BEGIN ENTRIES SHOWN

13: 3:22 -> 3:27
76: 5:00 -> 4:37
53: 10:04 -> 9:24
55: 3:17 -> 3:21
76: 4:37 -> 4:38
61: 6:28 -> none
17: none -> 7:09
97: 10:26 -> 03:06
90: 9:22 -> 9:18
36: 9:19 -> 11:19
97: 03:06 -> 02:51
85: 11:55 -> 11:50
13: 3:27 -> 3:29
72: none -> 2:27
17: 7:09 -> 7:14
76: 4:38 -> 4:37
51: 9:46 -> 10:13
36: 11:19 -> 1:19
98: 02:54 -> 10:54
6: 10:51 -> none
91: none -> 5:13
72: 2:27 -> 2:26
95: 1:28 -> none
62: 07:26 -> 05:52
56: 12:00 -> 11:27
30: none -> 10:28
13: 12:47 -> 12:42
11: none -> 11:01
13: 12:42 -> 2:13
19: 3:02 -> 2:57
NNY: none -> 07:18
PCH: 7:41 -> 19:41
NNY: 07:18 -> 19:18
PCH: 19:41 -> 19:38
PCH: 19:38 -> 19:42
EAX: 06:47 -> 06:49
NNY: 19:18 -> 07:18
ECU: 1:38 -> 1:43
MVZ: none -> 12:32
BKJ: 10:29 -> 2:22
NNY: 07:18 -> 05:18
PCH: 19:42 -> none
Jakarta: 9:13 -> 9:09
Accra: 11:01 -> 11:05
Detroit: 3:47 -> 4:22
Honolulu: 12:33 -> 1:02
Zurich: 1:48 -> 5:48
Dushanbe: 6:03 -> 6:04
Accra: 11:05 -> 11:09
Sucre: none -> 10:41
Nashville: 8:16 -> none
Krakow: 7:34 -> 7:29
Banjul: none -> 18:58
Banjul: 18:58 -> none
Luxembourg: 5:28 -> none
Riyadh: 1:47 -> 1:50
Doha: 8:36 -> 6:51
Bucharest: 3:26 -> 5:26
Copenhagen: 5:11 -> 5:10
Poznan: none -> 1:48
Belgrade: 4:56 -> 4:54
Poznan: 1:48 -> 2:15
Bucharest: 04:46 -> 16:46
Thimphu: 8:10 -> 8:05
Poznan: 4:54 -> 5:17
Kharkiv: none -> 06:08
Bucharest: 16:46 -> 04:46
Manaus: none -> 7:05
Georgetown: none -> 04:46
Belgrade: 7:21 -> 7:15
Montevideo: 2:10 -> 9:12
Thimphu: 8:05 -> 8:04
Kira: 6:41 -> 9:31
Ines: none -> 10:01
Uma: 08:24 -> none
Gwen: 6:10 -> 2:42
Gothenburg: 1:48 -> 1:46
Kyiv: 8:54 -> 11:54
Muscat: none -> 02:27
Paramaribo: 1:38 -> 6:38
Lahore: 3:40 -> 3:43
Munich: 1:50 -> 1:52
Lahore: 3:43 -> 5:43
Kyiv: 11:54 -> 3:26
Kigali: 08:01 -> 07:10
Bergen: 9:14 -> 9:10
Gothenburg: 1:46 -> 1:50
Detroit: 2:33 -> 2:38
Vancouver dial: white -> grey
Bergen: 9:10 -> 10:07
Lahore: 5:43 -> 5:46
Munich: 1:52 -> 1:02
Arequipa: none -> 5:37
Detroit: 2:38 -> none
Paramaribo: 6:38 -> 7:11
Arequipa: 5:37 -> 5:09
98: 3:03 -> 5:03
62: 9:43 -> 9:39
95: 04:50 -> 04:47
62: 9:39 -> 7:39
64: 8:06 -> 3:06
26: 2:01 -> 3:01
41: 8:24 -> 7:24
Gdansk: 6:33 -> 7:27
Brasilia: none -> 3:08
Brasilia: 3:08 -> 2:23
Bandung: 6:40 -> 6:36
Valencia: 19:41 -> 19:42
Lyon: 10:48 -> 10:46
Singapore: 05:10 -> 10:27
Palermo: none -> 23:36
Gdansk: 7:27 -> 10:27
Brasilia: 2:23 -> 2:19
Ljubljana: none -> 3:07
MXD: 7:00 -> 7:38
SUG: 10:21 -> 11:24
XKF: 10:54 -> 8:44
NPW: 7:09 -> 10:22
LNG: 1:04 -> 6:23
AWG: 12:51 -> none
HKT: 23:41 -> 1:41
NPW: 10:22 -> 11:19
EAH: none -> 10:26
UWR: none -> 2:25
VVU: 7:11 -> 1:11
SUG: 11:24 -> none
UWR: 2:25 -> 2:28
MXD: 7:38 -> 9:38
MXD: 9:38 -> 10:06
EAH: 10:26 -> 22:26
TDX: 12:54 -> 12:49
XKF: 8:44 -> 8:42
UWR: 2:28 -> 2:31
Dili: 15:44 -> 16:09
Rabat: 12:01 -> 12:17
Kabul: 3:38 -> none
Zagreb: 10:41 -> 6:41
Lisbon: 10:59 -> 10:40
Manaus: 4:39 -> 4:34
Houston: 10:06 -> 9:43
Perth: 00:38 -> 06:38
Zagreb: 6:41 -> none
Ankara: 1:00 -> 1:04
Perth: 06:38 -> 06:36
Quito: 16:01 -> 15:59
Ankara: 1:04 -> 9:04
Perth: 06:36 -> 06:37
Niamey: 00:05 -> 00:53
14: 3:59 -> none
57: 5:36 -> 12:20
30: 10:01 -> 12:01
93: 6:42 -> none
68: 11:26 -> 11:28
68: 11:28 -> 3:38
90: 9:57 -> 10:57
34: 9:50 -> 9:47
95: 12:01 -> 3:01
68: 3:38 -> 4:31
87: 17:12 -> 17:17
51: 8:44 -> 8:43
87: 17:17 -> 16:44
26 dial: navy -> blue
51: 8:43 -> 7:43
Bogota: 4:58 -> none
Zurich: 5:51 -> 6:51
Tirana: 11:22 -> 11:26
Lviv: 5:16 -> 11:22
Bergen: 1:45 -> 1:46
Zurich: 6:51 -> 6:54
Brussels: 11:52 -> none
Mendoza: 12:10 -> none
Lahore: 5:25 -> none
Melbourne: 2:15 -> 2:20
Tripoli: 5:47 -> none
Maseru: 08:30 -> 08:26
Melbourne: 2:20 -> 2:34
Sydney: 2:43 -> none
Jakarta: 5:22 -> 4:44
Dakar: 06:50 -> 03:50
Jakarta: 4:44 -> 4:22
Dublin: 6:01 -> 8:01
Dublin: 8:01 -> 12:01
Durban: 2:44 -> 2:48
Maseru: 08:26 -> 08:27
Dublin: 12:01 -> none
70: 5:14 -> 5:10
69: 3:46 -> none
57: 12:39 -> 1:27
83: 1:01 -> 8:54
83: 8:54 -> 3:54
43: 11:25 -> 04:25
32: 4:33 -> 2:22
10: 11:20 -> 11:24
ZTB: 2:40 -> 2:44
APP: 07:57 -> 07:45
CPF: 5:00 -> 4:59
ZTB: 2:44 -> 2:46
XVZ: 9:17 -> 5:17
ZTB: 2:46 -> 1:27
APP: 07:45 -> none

END ENTRIES SHOWN

▸ EXERCISE REQUIREMENTS: Could you reproduce every one of the entries above word for word, keeping them in their original order?

▸ RESPONSE TO THE EXERCISE:
13: 3:22 -> 3:27
76: 5:00 -> 4:37
53: 10:04 -> 9:24
55: 3:17 -> 3:21
76: 4:37 -> 4:38
61: 6:28 -> none
17: none -> 7:09
97: 10:26 -> 03:06
90: 9:22 -> 9:18
36: 9:19 -> 11:19
97: 03:06 -> 02:51
85: 11:55 -> 11:50
13: 3:27 -> 3:29
72: none -> 2:27
17: 7:09 -> 7:14
76: 4:38 -> 4:37
51: 9:46 -> 10:13
36: 11:19 -> 1:19
98: 02:54 -> 10:54
6: 10:51 -> none
91: none -> 5:13
72: 2:27 -> 2:26
95: 1:28 -> none
62: 07:26 -> 05:52
56: 12:00 -> 11:27
30: none -> 10:28
13: 12:47 -> 12:42
11: none -> 11:01
13: 12:42 -> 2:13
19: 3:02 -> 2:57
NNY: none -> 07:18
PCH: 7:41 -> 19:41
NNY: 07:18 -> 19:18
PCH: 19:41 -> 19:38
PCH: 19:38 -> 19:42
EAX: 06:47 -> 06:49
NNY: 19:18 -> 07:18
ECU: 1:38 -> 1:43
MVZ: none -> 12:32
BKJ: 10:29 -> 2:22
NNY: 07:18 -> 05:18
PCH: 19:42 -> none
Jakarta: 9:13 -> 9:09
Accra: 11:01 -> 11:05
Detroit: 3:47 -> 4:22
Honolulu: 12:33 -> 1:02
Zurich: 1:48 -> 5:48
Dushanbe: 6:03 -> 6:04
Accra: 11:05 -> 11:09
Sucre: none -> 10:41
Nashville: 8:16 -> none
Krakow: 7:34 -> 7:29
Banjul: none -> 18:58
Banjul: 18:58 -> none
Luxembourg: 5:28 -> none
Riyadh: 1:47 -> 1:50
Doha: 8:36 -> 6:51
Bucharest: 3:26 -> 5:26
Copenhagen: 5:11 -> 5:10
Poznan: none -> 1:48
Belgrade: 4:56 -> 4:54
Poznan: 1:48 -> 2:15
Bucharest: 04:46 -> 16:46
Thimphu: 8:10 -> 8:05
Poznan: 4:54 -> 5:17
Kharkiv: none -> 06:08
Bucharest: 16:46 -> 04:46
Manaus: none -> 7:05
Georgetown: none -> 04:46
Belgrade: 7:21 -> 7:15
Montevideo: 2:10 -> 9:12
Thimphu: 8:05 -> 8:04
Kira: 6:41 -> 9:31
Ines: none -> 10:01
Uma: 08:24 -> none
Gwen: 6:10 -> 2:42
Gothenburg: 1:48 -> 1:46
Kyiv: 8:54 -> 11:54
Muscat: none -> 02:27
Paramaribo: 1:38 -> 6:38
Lahore: 3:40 -> 3:43
Munich: 1:50 -> 1:52
Lahore: 3:43 -> 5:43
Kyiv: 11:54 -> 3:26
Kigali: 08:01 -> 07:10
Bergen: 9:14 -> 9:10
Gothenburg: 1:46 -> 1:50
Detroit: 2:33 -> 2:38
Vancouver dial: white -> grey
Bergen: 9:10 -> 10:07
Lahore: 5:43 -> 5:46
Munich: 1:52 -> 1:02
Arequipa: none -> 5:37
Detroit: 2:38 -> none
Paramaribo: 6:38 -> 7:11
Arequipa: 5:37 -> 5:09
98: 3:03 -> 5:03
62: 9:43 -> 9:39
95: 04:50 -> 04:47
62: 9:39 -> 7:39
64: 8:06 -> 3:06
26: 2:01 -> 3:01
41: 8:24 -> 7:24
Gdansk: 6:33 -> 7:27
Brasilia: none -> 3:08
Brasilia: 3:08 -> 2:23
Bandung: 6:40 -> 6:36
Valencia: 19:41 -> 19:42
Lyon: 10:48 -> 10:46
Singapore: 05:10 -> 10:27
Palermo: none -> 23:36
Gdansk: 7:27 -> 10:27
Brasilia: 2:23 -> 2:19
Ljubljana: none -> 3:07
MXD: 7:00 -> 7:38
SUG: 10:21 -> 11:24
XKF: 10:54 -> 8:44
NPW: 7:09 -> 10:22
LNG: 1:04 -> 6:23
AWG: 12:51 -> none
HKT: 23:41 -> 1:41
NPW: 10:22 -> 11:19
EAH: none -> 10:26
UWR: none -> 2:25
VVU: 7:11 -> 1:11
SUG: 11:24 -> none
UWR: 2:25 -> 2:28
MXD: 7:38 -> 9:38
MXD: 9:38 -> 10:06
EAH: 10:26 -> 22:26
TDX: 12:54 -> 12:49
XKF: 8:44 -> 8:42
UWR: 2:28 -> 2:31
Dili: 15:44 -> 16:09
Rabat: 12:01 -> 12:17
Kabul: 3:38 -> none
Zagreb: 10:41 -> 6:41
Lisbon: 10:59 -> 10:40
Manaus: 4:39 -> 4:34
Houston: 10:06 -> 9:43
Perth: 00:38 -> 06:38
Zagreb: 6:41 -> none
Ankara: 1:00 -> 1:04
Perth: 06:38 -> 06:36
Quito: 16:01 -> 15:59
Ankara: 1:04 -> 9:04
Perth: 06:36 -> 06:37
Niamey: 00:05 -> 00:53
14: 3:59 -> none
57: 5:36 -> 12:20
30: 10:01 -> 12:01
93: 6:42 -> none
68: 11:26 -> 11:28
68: 11:28 -> 3:38
90: 9:57 -> 10:57
34: 9:50 -> 9:47
95: 12:01 -> 3:01
68: 3:38 -> 4:31
87: 17:12 -> 17:17
51: 8:44 -> 8:43
87: 17:17 -> 16:44
26 dial: navy -> blue
51: 8:43 -> 7:43
Bogota: 4:58 -> none
Zurich: 5:51 -> 6:51
Tirana: 11:22 -> 11:26
Lviv: 5:16 -> 11:22
Bergen: 1:45 -> 1:46
Zurich: 6:51 -> 6:54
Brussels: 11:52 -> none
Mendoza: 12:10 -> none
Lahore: 5:25 -> none
Melbourne: 2:15 -> 2:20
Tripoli: 5:47 -> none
Maseru: 08:30 -> 08:26
Melbourne: 2:20 -> 2:34
Sydney: 2:43 -> none
Jakarta: 5:22 -> 4:44
Dakar: 06:50 -> 03:50
Jakarta: 4:44 -> 4:22
Dublin: 6:01 -> 8:01
Dublin: 8:01 -> 12:01
Durban: 2:44 -> 2:48
Maseru: 08:26 -> 08:27
Dublin: 12:01 -> none
70: 5:14 -> 5:10
69: 3:46 -> none
57: 12:39 -> 1:27
83: 1:01 -> 8:54
83: 8:54 -> 3:54
43: 11:25 -> 04:25
32: 4:33 -> 2:22
10: 11:20 -> 11:24
ZTB: 2:40 -> 2:44
APP: 07:57 -> 07:45
CPF: 5:00 -> 4:59
ZTB: 2:44 -> 2:46
XVZ: 9:17 -> 5:17
ZTB: 2:46 -> 1:27
APP: 07:45 -> none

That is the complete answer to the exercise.